§ **Revision tracking records**:
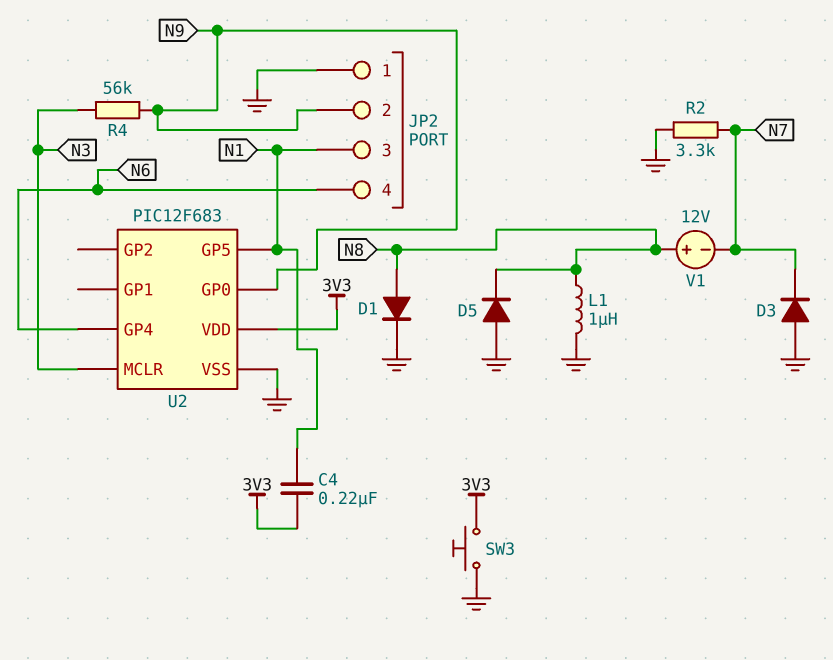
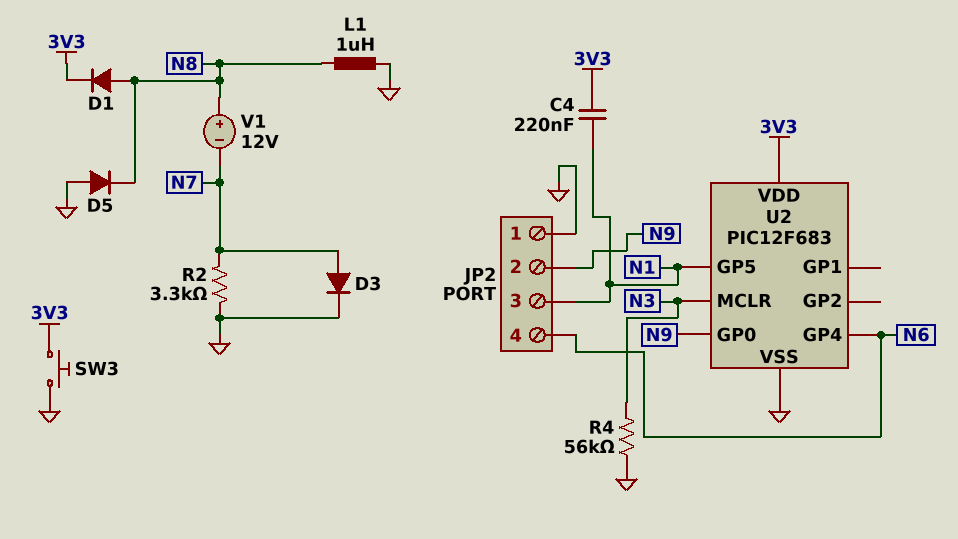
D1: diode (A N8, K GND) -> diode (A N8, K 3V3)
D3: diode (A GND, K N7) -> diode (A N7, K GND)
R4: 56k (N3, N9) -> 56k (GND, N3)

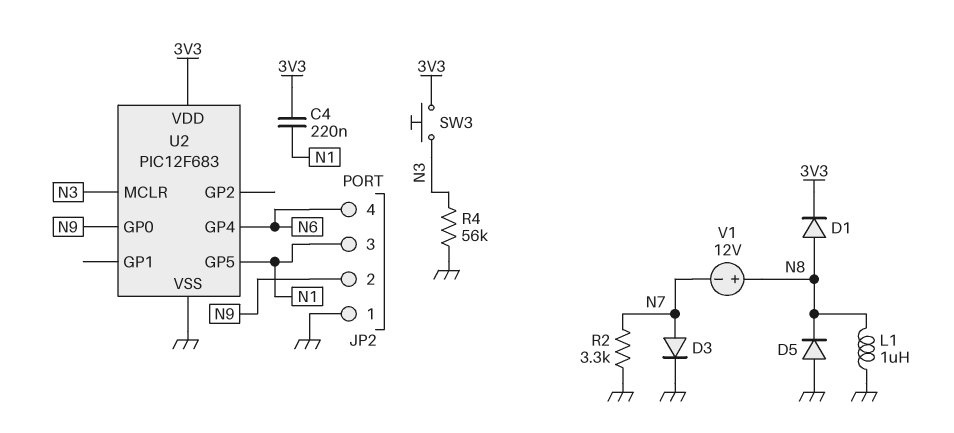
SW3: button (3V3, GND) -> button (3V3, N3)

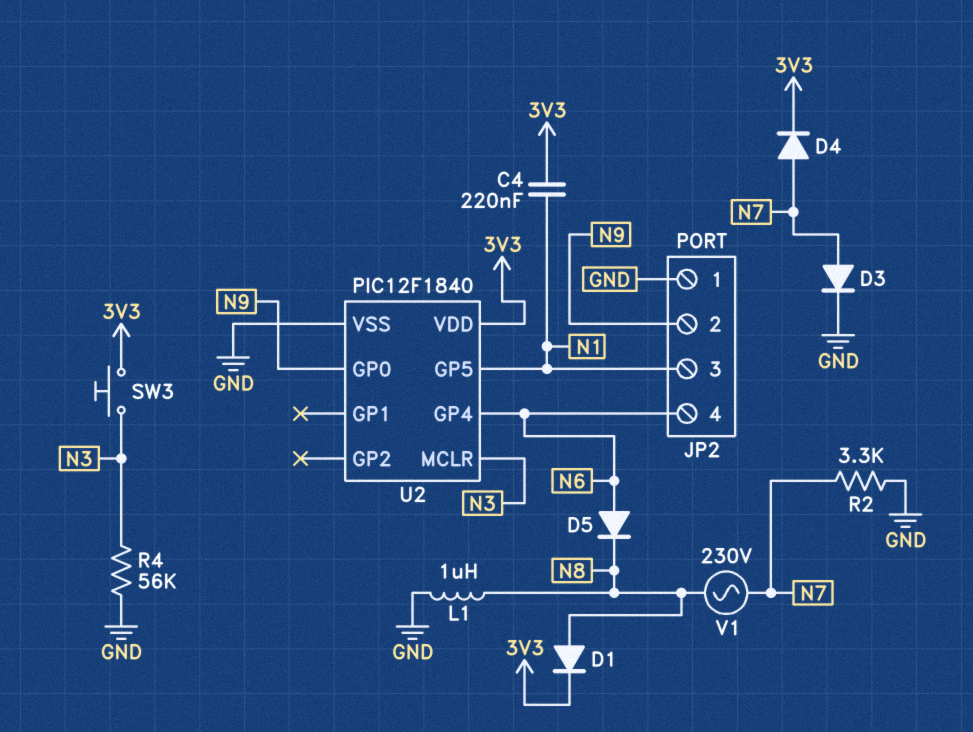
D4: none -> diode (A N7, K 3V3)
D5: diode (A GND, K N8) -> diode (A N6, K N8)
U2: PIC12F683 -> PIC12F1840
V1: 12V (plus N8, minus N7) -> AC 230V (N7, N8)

==

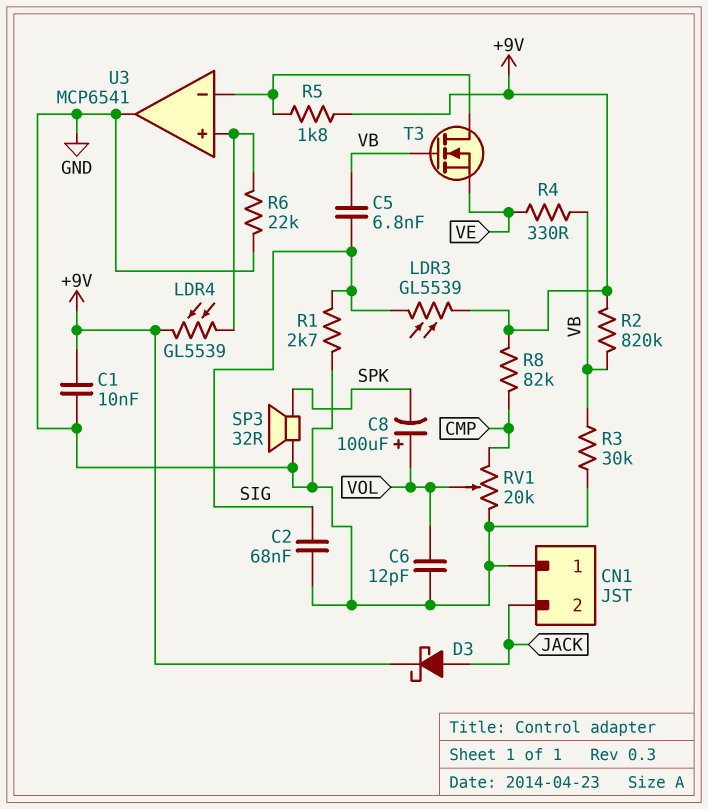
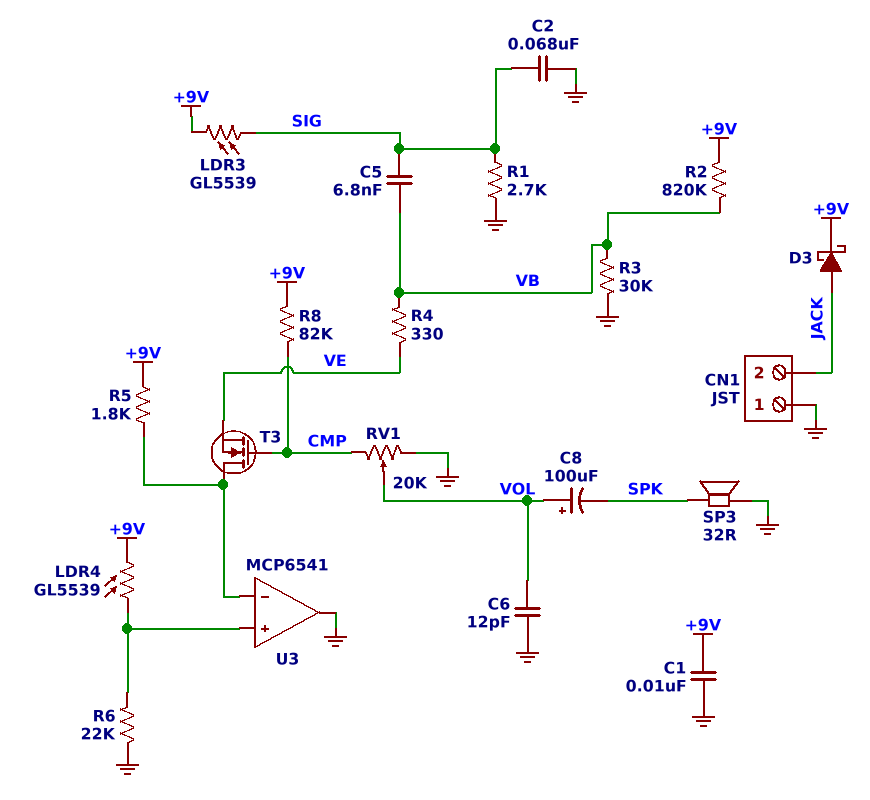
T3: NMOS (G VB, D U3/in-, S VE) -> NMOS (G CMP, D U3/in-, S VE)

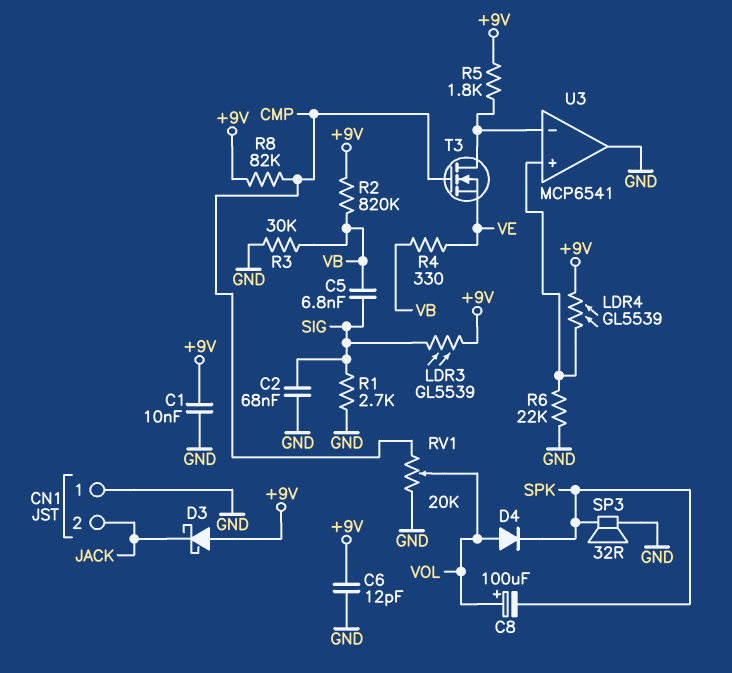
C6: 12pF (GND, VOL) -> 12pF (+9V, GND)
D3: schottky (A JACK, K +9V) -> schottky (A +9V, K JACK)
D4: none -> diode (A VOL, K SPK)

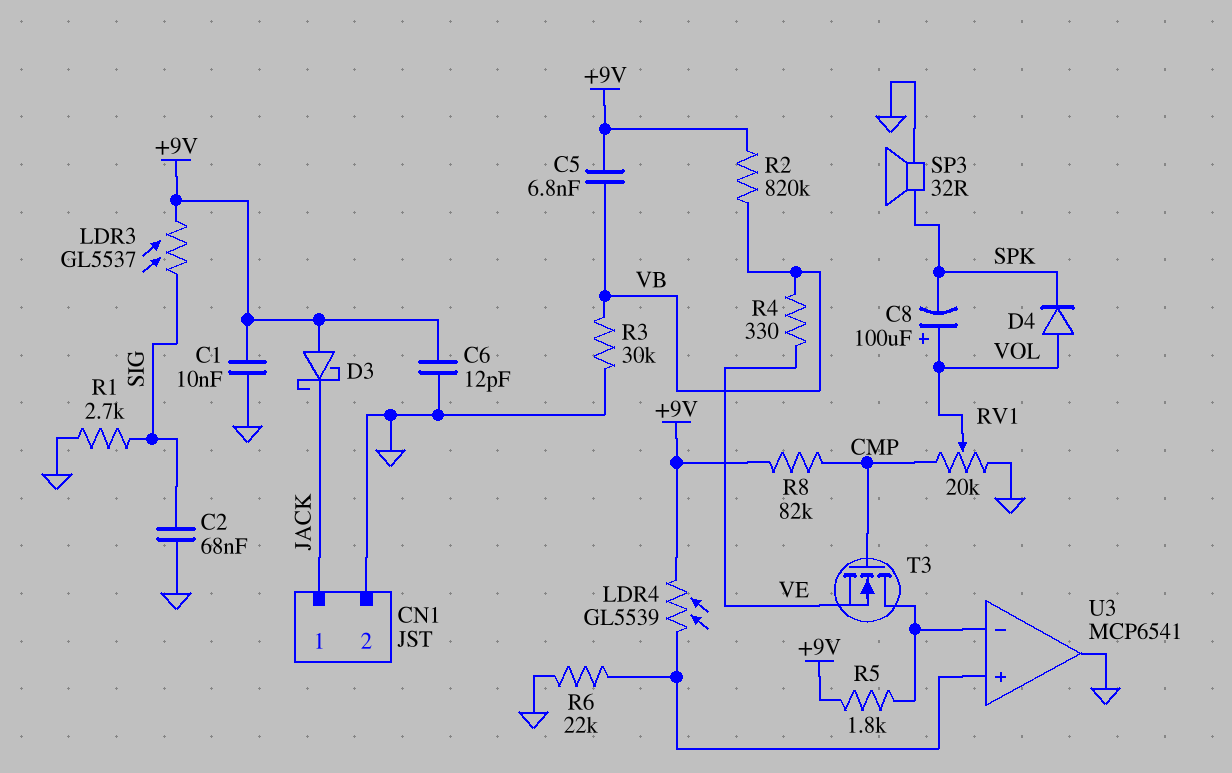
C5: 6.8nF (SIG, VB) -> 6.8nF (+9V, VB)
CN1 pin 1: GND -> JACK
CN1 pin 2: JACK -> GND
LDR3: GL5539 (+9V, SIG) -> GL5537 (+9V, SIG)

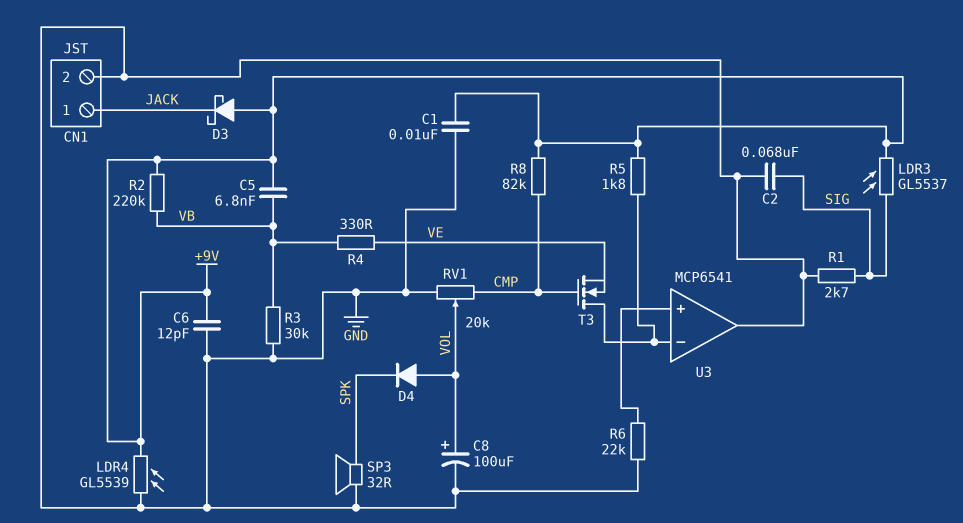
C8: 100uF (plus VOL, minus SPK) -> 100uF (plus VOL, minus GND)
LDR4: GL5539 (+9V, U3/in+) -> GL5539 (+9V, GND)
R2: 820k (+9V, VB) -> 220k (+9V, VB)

§ **Work to be completed**:
Word for word, restate the lines of the data above that fall between the line holding "C8: 100uF (plus" and the line holding "R2: 820k (+9V, VB) -> 220k (+9V, VB)", inclusive, and no other lines.

§ **Solution**:
C8: 100uF (plus VOL, minus SPK) -> 100uF (plus VOL, minus GND)
LDR4: GL5539 (+9V, U3/in+) -> GL5539 (+9V, GND)
R2: 820k (+9V, VB) -> 220k (+9V, VB)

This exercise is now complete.